With pictures left out, retype exactly the lines from the one containing "(238, 430) = (355, 354): green" through the final line of the entries.

Available data —
+++

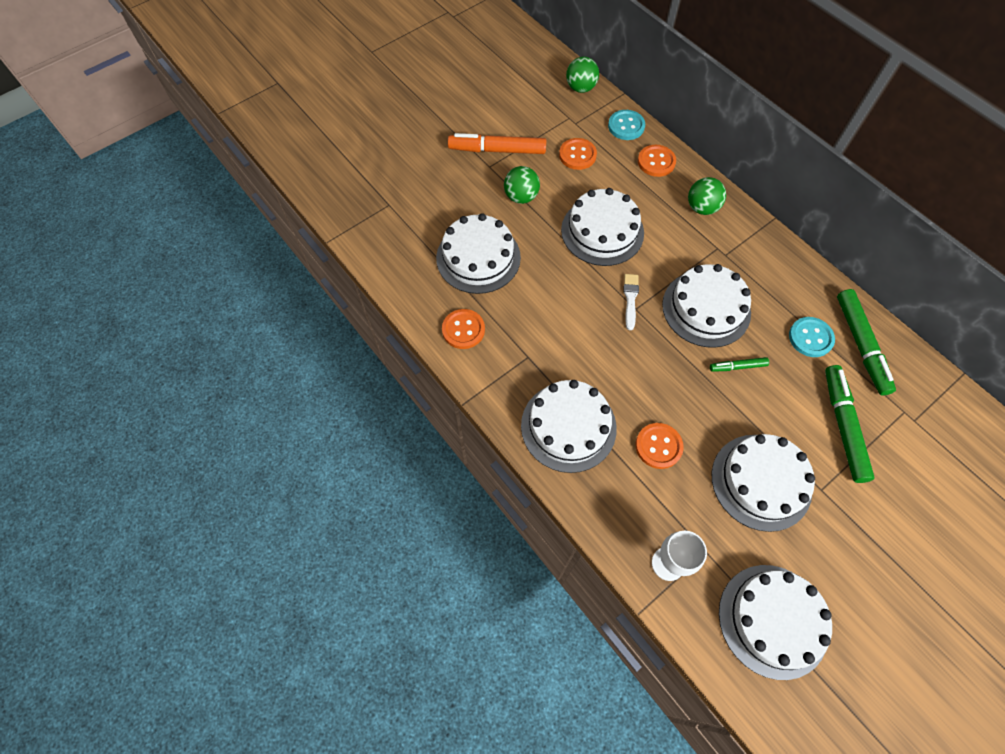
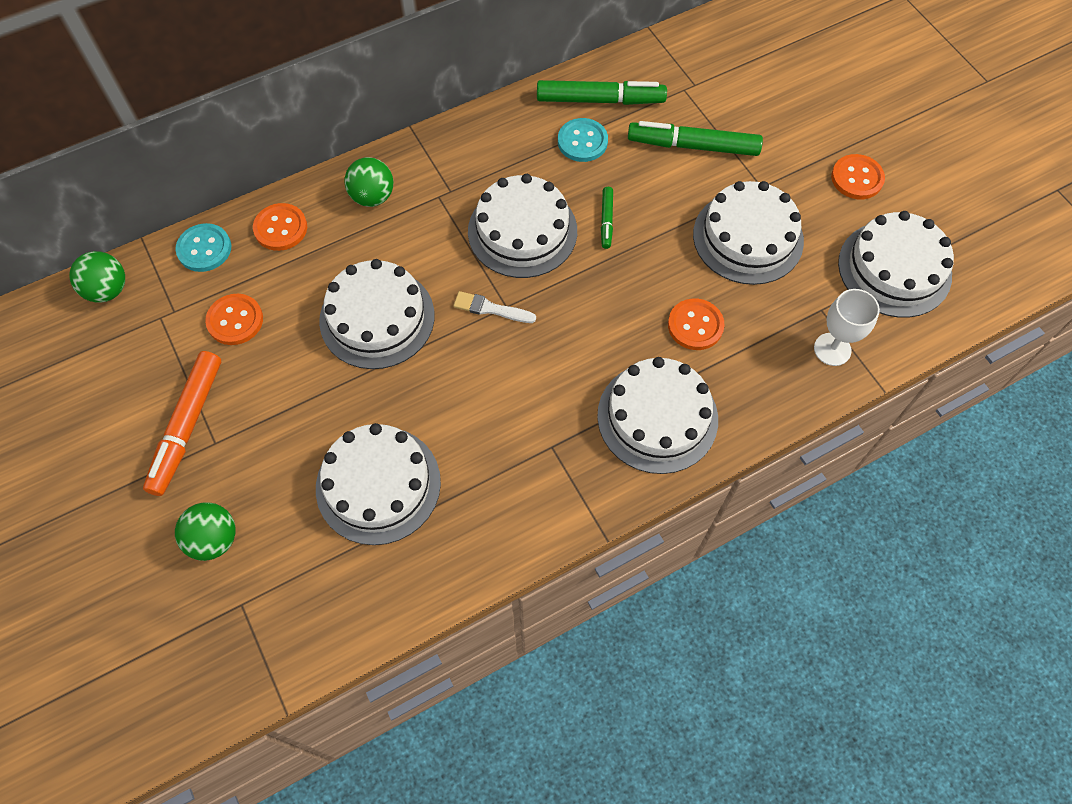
camera: 80 degrees left, 0 degrees up
(463, 330) = (494, 523): orange button -> orange button (857, 178)
(521, 197) = (287, 408): green ball -> green ball (214, 539)

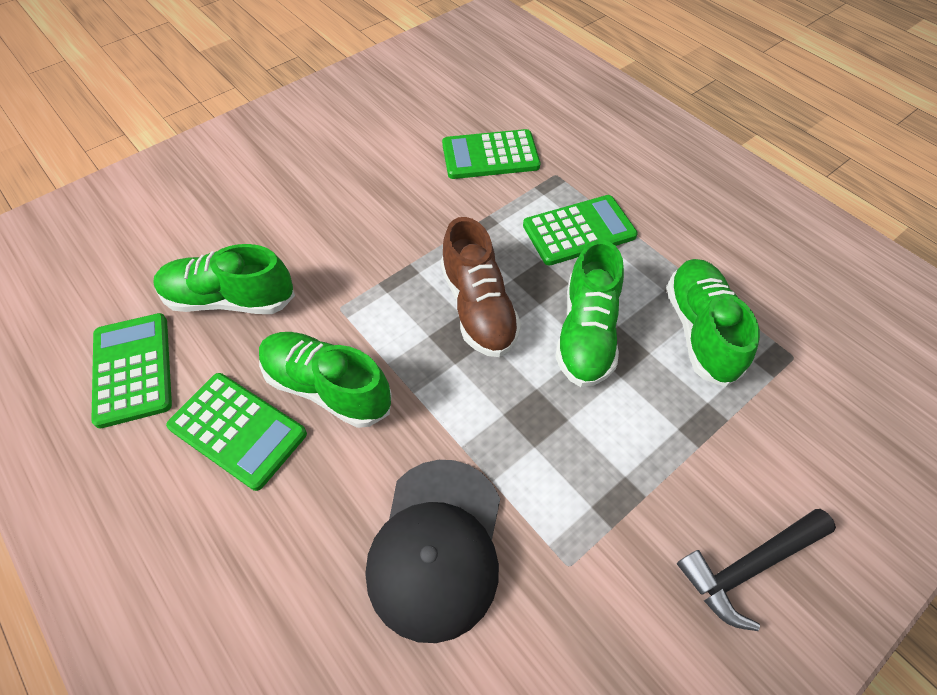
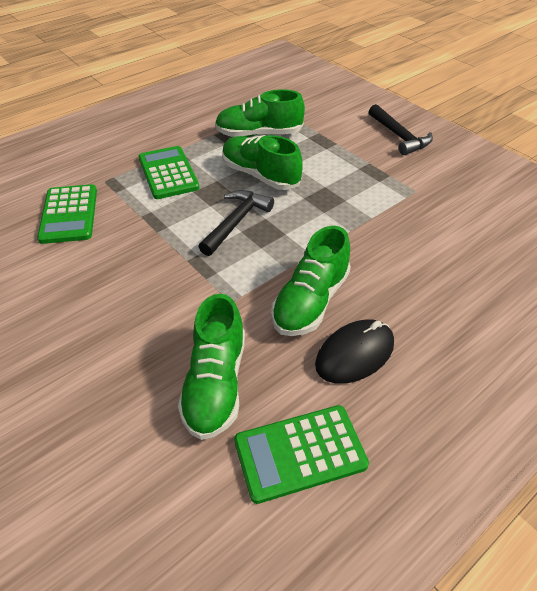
camera: 90 degrees left, 10 degrees down
(238, 430) = (355, 354): green calculator -> black mouse
(437, 547) = (419, 240): black cap -> none
(478, 308) = (236, 222): brown shoe -> black hammer
(586, 333) = (260, 175): green shoe -> green shoe turned 150 degrees counterclockwise

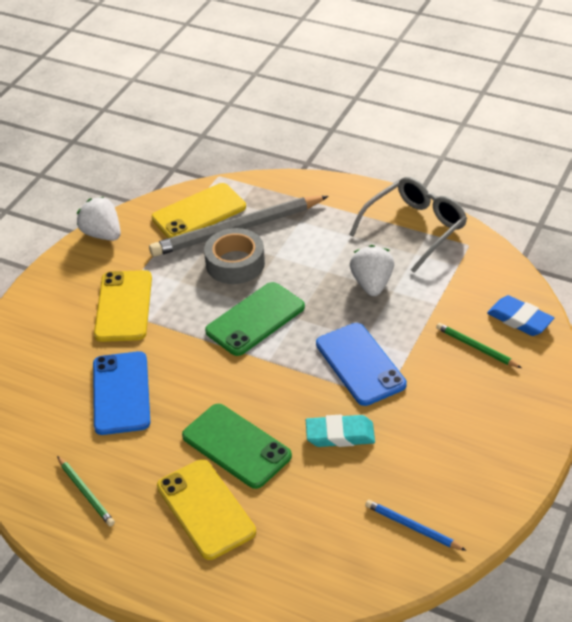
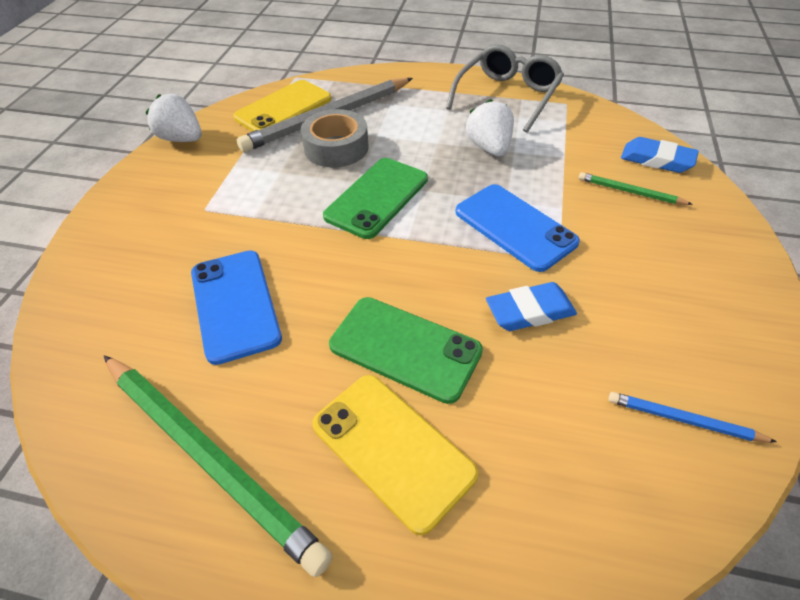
camera: 15 degrees left, 5 degrees up
(85, 493) = (208, 457): green pencil -> green pencil, size x2.16
(123, 306) = (219, 205): yellow phone -> none
(340, 435) = (530, 311): turquoise eraser -> blue eraser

+++

Answer to this task —
(238, 430) = (355, 354): green calculator -> black mouse
(437, 547) = (419, 240): black cap -> none
(478, 308) = (236, 222): brown shoe -> black hammer
(586, 333) = (260, 175): green shoe -> green shoe turned 150 degrees counterclockwise

camera: 15 degrees left, 5 degrees up
(85, 493) = (208, 457): green pencil -> green pencil, size x2.16
(123, 306) = (219, 205): yellow phone -> none
(340, 435) = (530, 311): turquoise eraser -> blue eraser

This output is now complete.